* [Task description]
Search term "longest": copy each line of the data containing it.
----
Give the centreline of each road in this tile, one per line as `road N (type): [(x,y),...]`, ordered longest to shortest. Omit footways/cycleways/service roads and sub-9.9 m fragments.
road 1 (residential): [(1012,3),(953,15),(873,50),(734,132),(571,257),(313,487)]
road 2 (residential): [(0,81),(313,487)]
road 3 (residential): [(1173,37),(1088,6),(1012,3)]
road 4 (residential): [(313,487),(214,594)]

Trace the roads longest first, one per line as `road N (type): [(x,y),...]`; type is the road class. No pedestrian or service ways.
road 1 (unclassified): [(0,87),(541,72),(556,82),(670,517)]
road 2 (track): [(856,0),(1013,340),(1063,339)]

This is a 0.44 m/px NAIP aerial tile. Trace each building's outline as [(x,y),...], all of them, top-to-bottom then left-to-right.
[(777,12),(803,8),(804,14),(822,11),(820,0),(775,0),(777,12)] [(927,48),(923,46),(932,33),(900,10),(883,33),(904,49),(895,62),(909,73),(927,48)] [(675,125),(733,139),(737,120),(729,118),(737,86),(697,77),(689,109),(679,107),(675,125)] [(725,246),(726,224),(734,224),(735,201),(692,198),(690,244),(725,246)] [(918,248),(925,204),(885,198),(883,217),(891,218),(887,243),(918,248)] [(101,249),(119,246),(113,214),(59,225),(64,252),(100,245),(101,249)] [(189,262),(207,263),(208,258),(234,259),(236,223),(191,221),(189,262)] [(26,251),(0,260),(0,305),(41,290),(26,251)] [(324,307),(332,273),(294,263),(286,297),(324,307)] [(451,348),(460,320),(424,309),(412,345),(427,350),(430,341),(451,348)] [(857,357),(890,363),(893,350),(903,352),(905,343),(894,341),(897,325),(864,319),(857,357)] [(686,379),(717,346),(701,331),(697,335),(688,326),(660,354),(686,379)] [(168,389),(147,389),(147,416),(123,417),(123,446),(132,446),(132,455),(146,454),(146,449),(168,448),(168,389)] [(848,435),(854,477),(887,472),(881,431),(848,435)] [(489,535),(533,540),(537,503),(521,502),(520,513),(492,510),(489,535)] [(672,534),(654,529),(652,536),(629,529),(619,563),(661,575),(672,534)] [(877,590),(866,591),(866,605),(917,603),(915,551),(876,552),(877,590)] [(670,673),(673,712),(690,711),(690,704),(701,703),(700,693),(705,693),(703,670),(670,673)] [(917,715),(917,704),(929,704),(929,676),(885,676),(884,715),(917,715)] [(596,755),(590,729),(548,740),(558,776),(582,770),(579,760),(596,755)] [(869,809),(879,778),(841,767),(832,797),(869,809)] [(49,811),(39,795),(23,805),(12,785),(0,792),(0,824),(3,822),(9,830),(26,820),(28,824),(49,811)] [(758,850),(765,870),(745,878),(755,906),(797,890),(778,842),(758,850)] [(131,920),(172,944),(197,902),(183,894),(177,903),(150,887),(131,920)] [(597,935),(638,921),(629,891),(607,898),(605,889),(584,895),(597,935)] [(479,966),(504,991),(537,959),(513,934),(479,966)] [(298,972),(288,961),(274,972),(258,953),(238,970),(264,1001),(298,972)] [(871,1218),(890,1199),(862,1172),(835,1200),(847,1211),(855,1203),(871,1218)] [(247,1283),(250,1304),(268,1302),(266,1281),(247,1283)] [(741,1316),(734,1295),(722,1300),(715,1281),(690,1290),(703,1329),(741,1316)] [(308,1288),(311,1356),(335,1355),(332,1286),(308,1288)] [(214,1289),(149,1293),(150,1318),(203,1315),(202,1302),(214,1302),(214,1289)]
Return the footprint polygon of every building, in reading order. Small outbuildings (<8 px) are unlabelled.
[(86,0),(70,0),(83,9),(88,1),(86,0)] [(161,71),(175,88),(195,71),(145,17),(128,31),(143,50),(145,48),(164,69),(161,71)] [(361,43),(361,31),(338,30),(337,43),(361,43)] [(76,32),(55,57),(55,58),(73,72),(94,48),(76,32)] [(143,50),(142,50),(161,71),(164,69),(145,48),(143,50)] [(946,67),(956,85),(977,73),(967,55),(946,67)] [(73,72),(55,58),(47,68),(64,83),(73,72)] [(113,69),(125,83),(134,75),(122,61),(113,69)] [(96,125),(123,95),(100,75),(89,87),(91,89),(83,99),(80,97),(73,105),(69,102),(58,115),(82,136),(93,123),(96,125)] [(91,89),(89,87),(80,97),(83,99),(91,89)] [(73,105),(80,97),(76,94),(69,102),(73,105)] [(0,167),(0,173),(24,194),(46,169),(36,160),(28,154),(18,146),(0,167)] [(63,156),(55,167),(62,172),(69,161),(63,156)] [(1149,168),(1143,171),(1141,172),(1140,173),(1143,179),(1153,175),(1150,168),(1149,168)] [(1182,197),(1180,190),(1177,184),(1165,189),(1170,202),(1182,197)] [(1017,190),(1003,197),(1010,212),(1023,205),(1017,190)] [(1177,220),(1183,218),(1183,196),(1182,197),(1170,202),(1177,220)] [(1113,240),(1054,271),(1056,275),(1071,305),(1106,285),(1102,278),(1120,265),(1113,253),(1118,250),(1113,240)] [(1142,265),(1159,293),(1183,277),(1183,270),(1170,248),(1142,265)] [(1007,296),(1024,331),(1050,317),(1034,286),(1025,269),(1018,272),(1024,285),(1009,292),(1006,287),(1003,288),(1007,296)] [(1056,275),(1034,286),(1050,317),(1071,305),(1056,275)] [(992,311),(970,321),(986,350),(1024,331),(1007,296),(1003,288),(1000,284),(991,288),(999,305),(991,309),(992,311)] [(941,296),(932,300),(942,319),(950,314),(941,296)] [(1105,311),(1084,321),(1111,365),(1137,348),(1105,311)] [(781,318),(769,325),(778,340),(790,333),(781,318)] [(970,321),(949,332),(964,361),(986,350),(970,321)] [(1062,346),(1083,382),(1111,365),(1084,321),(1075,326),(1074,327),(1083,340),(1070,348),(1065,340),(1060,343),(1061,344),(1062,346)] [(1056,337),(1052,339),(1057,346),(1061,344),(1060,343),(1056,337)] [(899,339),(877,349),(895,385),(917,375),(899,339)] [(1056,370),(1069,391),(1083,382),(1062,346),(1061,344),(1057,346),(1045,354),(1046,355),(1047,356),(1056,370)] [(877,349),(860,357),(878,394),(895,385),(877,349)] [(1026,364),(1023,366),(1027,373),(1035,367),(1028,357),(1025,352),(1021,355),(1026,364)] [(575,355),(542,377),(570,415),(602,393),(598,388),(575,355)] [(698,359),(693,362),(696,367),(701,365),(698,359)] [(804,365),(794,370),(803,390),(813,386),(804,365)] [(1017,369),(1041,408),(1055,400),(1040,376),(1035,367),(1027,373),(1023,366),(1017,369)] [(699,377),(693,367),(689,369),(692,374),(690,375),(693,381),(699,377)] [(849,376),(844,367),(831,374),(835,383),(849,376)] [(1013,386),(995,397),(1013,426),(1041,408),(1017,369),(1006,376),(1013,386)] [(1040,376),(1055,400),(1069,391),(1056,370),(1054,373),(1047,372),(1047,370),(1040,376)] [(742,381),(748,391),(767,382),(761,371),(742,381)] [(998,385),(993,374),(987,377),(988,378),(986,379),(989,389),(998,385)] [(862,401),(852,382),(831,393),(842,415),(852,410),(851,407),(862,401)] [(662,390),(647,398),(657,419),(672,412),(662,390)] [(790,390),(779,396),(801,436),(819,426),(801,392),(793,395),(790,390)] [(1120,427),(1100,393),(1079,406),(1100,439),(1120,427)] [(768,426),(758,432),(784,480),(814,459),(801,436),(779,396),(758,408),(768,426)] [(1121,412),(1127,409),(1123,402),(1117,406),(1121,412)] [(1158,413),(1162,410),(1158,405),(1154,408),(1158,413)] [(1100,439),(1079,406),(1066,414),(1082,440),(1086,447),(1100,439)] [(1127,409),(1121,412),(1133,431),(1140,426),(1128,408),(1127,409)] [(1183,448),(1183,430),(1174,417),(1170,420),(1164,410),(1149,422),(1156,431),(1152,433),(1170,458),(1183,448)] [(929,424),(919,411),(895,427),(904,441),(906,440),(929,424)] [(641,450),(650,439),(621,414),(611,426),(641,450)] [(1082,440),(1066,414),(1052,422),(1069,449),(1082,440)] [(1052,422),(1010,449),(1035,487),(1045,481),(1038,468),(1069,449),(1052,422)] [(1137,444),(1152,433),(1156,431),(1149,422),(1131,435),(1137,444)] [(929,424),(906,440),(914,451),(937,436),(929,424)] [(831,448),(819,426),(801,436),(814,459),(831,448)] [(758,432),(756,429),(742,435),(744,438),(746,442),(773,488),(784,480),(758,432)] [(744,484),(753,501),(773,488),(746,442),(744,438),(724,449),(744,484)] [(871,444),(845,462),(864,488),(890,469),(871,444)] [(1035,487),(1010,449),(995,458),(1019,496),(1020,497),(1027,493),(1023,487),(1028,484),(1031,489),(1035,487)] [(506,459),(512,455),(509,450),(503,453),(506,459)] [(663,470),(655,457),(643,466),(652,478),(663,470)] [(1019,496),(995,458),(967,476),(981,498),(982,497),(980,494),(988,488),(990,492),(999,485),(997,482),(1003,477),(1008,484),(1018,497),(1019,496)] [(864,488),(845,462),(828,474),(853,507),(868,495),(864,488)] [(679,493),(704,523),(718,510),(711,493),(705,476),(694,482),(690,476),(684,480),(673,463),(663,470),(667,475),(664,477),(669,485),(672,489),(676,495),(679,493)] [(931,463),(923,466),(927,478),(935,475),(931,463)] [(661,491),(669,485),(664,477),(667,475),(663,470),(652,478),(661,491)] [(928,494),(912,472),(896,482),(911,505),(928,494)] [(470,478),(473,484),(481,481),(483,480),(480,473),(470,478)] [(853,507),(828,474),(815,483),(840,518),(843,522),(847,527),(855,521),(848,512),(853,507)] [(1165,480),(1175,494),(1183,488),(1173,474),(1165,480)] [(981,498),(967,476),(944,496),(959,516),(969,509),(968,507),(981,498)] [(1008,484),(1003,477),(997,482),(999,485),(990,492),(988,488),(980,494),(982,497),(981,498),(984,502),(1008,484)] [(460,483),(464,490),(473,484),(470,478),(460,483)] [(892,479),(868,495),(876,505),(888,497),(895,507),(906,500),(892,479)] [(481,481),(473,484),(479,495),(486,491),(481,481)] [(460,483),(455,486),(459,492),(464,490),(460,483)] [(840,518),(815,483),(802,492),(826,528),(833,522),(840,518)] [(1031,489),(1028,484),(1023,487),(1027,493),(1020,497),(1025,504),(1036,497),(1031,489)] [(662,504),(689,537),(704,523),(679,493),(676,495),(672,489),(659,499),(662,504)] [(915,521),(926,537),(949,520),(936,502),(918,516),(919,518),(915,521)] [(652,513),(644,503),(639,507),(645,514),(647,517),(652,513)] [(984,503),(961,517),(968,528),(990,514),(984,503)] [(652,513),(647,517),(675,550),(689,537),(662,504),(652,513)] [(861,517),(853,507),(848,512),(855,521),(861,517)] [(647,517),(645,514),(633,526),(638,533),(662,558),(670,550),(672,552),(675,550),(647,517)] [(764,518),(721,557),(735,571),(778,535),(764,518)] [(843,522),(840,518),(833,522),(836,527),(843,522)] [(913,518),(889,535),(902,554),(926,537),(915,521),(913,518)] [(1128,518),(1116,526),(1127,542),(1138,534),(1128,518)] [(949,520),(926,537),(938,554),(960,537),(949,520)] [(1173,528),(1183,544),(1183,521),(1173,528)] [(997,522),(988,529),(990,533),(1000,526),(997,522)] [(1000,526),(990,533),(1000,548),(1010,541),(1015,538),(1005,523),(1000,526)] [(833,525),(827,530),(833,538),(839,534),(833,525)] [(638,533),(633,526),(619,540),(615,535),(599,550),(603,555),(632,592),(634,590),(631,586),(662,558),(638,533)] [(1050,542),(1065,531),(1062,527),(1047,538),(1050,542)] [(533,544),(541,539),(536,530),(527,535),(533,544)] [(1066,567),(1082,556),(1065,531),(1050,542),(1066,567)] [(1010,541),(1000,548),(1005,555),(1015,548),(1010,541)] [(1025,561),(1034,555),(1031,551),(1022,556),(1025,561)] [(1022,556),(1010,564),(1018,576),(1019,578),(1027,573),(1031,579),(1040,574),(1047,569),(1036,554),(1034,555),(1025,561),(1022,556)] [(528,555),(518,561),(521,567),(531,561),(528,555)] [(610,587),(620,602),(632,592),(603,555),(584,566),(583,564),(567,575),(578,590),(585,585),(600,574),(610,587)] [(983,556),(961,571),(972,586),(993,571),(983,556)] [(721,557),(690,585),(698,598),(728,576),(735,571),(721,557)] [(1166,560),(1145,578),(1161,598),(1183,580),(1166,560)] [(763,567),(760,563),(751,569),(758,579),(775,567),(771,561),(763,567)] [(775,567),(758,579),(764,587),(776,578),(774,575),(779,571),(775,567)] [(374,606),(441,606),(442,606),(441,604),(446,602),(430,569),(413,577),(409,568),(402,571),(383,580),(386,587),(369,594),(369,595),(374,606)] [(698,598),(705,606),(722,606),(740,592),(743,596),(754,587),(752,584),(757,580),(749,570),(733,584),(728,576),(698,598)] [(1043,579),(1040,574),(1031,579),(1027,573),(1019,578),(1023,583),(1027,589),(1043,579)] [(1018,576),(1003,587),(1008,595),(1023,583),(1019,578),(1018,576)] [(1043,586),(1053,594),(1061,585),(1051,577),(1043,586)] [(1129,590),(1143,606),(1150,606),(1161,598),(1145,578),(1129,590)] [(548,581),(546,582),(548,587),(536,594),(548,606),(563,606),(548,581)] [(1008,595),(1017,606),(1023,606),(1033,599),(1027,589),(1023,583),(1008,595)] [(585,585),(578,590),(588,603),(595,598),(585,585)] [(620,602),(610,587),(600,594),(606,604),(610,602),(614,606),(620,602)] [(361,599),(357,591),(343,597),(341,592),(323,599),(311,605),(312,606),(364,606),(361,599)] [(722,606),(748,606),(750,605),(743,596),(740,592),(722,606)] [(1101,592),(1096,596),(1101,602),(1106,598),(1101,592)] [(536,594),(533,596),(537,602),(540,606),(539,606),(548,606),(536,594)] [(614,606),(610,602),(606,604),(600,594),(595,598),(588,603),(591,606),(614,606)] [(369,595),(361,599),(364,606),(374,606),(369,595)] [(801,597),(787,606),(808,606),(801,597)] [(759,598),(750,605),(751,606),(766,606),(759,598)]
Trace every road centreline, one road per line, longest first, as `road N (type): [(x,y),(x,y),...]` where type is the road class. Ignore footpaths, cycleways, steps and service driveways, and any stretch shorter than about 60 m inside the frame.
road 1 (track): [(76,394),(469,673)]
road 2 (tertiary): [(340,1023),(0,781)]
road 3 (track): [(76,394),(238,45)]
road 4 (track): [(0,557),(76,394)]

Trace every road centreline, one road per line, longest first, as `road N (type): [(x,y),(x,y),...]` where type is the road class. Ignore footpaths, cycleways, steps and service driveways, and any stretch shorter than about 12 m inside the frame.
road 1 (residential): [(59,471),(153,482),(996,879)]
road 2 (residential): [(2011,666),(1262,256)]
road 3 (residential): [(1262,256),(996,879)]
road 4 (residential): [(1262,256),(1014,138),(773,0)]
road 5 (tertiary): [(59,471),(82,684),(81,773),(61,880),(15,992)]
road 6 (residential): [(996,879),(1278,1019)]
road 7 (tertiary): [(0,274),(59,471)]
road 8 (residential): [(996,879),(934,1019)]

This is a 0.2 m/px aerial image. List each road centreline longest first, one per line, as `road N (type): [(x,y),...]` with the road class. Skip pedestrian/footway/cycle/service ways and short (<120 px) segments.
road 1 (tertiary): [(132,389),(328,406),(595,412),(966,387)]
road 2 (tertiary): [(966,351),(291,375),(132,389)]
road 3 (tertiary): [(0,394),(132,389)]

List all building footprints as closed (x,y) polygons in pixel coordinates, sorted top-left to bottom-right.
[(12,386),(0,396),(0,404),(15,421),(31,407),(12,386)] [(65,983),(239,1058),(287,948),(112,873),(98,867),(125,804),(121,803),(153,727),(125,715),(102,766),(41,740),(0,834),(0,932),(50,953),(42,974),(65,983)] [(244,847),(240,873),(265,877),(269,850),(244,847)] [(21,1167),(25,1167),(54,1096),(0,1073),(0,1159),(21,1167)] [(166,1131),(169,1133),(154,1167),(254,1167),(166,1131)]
----
* [Written answer]
Give the centreline of each road in this tile, one per line as `road N (type): [(x,y),...]`, ordered longest to shortest. Omit footways/cycleways/service roads and sub-9.9 m fragments.
Trace the roads longest first, one per line as `road N (type): [(x,y),...]`; type is the road class. No pedestrian or service ways.
Trace every road centreline, one road per line, longest first, as `road N (type): [(x,y),(x,y),...]` where type is the road class. Ignore footpaths, cycleways, steps and service driveways, and any stretch shorter than about 60 m inside the frame.
Trace every road centreline, one road per line, longest first, as `road N (type): [(x,y),(x,y),...]` where type is the road class. Ignore footpaths, cycleways, steps and service driveways, and any stretch shorter than about 12 m inside the frame.
This is a 0.2 m/px aerial image. List each road centreline longest first, one per line, as `road N (type): [(x,y),...]` with the road class. Skip pedestrian/footway/cycle/service ways and short (<120 px) segments.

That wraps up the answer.